» **What you will do**
Reproduce exactly the stretch of lines running from the line with "green cap: 0 -> 1" to the end of the entries below.

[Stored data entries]
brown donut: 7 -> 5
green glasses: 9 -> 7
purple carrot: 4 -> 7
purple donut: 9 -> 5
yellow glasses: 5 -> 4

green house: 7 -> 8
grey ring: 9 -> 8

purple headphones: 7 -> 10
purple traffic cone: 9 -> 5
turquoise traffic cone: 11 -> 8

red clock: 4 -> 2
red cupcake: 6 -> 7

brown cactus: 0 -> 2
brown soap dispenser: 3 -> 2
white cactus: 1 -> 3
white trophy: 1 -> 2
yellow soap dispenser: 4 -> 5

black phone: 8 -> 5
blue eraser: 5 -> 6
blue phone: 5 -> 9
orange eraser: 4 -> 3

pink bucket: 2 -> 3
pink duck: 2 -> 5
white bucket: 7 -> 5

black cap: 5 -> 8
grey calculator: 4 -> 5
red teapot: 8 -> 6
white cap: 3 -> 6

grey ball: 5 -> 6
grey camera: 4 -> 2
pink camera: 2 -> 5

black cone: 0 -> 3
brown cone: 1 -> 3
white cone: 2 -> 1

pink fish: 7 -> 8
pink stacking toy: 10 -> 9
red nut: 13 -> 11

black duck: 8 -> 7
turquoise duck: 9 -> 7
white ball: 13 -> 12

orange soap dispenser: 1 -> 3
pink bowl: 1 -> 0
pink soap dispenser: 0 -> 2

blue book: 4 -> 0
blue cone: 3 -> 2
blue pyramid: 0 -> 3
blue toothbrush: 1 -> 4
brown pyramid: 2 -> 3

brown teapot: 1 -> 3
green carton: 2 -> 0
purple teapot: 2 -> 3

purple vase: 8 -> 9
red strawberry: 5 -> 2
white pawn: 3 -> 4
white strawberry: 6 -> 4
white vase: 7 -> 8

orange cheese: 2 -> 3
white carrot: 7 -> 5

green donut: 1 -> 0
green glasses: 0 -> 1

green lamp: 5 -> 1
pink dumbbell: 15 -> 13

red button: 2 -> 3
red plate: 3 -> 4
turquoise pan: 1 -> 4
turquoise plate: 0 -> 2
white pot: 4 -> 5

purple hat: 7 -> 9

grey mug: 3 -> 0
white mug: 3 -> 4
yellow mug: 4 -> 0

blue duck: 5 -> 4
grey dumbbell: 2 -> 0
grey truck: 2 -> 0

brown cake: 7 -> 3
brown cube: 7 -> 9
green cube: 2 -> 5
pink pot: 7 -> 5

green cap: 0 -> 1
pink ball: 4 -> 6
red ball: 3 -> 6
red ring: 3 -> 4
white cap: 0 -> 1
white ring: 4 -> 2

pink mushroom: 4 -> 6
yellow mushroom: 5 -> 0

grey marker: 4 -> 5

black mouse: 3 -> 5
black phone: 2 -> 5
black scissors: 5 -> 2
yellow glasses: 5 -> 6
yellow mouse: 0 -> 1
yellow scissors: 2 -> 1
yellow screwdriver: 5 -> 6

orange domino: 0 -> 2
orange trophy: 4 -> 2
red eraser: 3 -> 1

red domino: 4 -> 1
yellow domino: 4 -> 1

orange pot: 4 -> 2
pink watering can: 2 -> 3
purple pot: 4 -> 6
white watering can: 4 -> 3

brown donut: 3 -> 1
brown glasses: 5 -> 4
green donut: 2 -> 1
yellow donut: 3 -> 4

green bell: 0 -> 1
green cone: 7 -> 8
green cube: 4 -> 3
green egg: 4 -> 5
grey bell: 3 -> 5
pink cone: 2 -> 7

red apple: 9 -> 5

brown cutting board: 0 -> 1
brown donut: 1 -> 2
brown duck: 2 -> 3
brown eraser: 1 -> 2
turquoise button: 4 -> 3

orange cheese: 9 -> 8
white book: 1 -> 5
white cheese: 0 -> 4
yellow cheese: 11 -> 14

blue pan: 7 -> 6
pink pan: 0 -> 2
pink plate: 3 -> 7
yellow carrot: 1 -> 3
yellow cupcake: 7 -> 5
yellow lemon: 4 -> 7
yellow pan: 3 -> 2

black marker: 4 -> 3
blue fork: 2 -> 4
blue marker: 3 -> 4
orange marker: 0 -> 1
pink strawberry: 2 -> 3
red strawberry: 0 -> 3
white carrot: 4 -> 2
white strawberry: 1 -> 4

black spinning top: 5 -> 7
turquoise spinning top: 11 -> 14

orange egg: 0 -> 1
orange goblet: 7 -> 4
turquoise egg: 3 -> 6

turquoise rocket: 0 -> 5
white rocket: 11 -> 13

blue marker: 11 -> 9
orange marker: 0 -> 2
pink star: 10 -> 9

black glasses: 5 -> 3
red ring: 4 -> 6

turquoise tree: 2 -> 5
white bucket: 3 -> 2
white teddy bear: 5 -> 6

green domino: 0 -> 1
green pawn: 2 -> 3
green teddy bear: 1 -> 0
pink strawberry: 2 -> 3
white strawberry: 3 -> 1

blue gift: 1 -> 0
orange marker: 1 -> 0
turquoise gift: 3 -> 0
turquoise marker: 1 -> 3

» **Result for this task**
green cap: 0 -> 1
pink ball: 4 -> 6
red ball: 3 -> 6
red ring: 3 -> 4
white cap: 0 -> 1
white ring: 4 -> 2

pink mushroom: 4 -> 6
yellow mushroom: 5 -> 0

grey marker: 4 -> 5

black mouse: 3 -> 5
black phone: 2 -> 5
black scissors: 5 -> 2
yellow glasses: 5 -> 6
yellow mouse: 0 -> 1
yellow scissors: 2 -> 1
yellow screwdriver: 5 -> 6

orange domino: 0 -> 2
orange trophy: 4 -> 2
red eraser: 3 -> 1

red domino: 4 -> 1
yellow domino: 4 -> 1

orange pot: 4 -> 2
pink watering can: 2 -> 3
purple pot: 4 -> 6
white watering can: 4 -> 3

brown donut: 3 -> 1
brown glasses: 5 -> 4
green donut: 2 -> 1
yellow donut: 3 -> 4

green bell: 0 -> 1
green cone: 7 -> 8
green cube: 4 -> 3
green egg: 4 -> 5
grey bell: 3 -> 5
pink cone: 2 -> 7

red apple: 9 -> 5

brown cutting board: 0 -> 1
brown donut: 1 -> 2
brown duck: 2 -> 3
brown eraser: 1 -> 2
turquoise button: 4 -> 3

orange cheese: 9 -> 8
white book: 1 -> 5
white cheese: 0 -> 4
yellow cheese: 11 -> 14

blue pan: 7 -> 6
pink pan: 0 -> 2
pink plate: 3 -> 7
yellow carrot: 1 -> 3
yellow cupcake: 7 -> 5
yellow lemon: 4 -> 7
yellow pan: 3 -> 2

black marker: 4 -> 3
blue fork: 2 -> 4
blue marker: 3 -> 4
orange marker: 0 -> 1
pink strawberry: 2 -> 3
red strawberry: 0 -> 3
white carrot: 4 -> 2
white strawberry: 1 -> 4

black spinning top: 5 -> 7
turquoise spinning top: 11 -> 14

orange egg: 0 -> 1
orange goblet: 7 -> 4
turquoise egg: 3 -> 6

turquoise rocket: 0 -> 5
white rocket: 11 -> 13

blue marker: 11 -> 9
orange marker: 0 -> 2
pink star: 10 -> 9

black glasses: 5 -> 3
red ring: 4 -> 6

turquoise tree: 2 -> 5
white bucket: 3 -> 2
white teddy bear: 5 -> 6

green domino: 0 -> 1
green pawn: 2 -> 3
green teddy bear: 1 -> 0
pink strawberry: 2 -> 3
white strawberry: 3 -> 1

blue gift: 1 -> 0
orange marker: 1 -> 0
turquoise gift: 3 -> 0
turquoise marker: 1 -> 3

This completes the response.